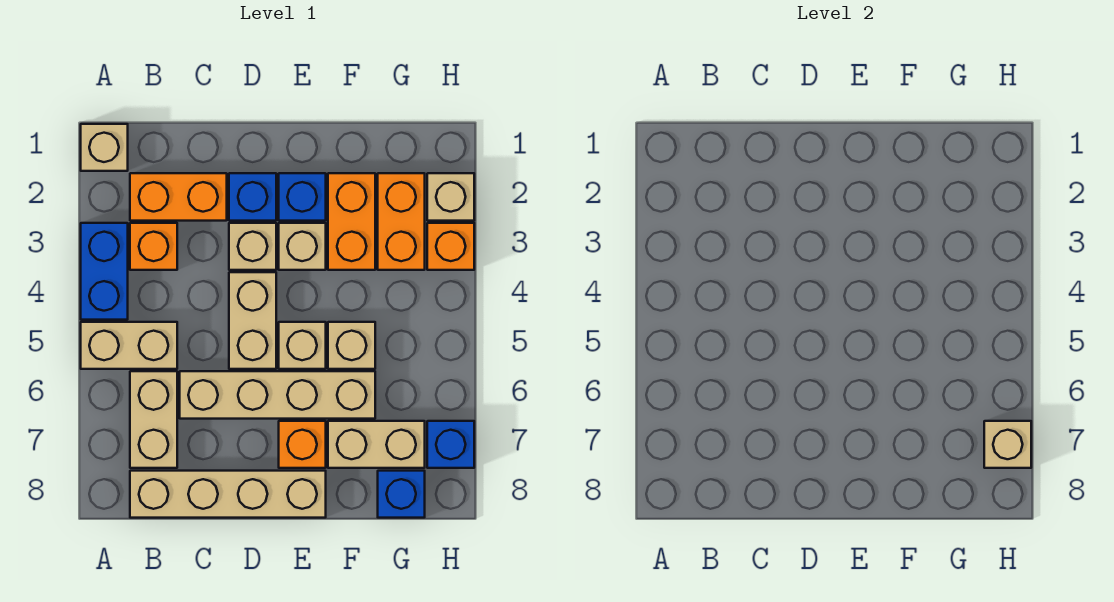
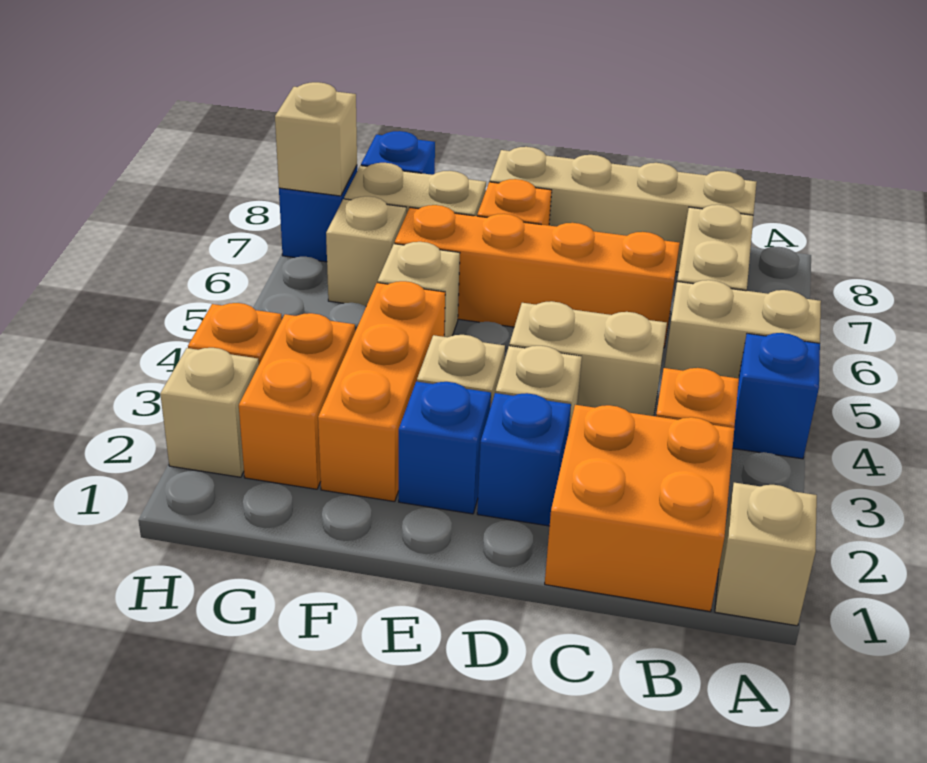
blue 1x2 brick [81,223,128,320] -> blue 1x1 brick [733,333,820,459]
orange 1x2 brick [130,173,227,221] -> orange 2x2 brick [545,405,734,611]
tan 1x4 brick [180,371,375,419] -> orange 1x4 brick [395,205,680,347]
tan 1x2 brick [229,272,276,369] -> tan 1x2 brick turned to [509,301,667,416]
tan 1x1 brick [279,322,326,369] -> tan 1x1 brick moved to [326,196,406,306]
orange 1x2 brick [328,173,375,270] -> orange 1x3 brick [318,281,445,502]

**Instruction**
Output the lines above in full and exactly as given, omitting any pictures.

**Written solution**
blue 1x2 brick [81,223,128,320] -> blue 1x1 brick [733,333,820,459]
orange 1x2 brick [130,173,227,221] -> orange 2x2 brick [545,405,734,611]
tan 1x4 brick [180,371,375,419] -> orange 1x4 brick [395,205,680,347]
tan 1x2 brick [229,272,276,369] -> tan 1x2 brick turned to [509,301,667,416]
tan 1x1 brick [279,322,326,369] -> tan 1x1 brick moved to [326,196,406,306]
orange 1x2 brick [328,173,375,270] -> orange 1x3 brick [318,281,445,502]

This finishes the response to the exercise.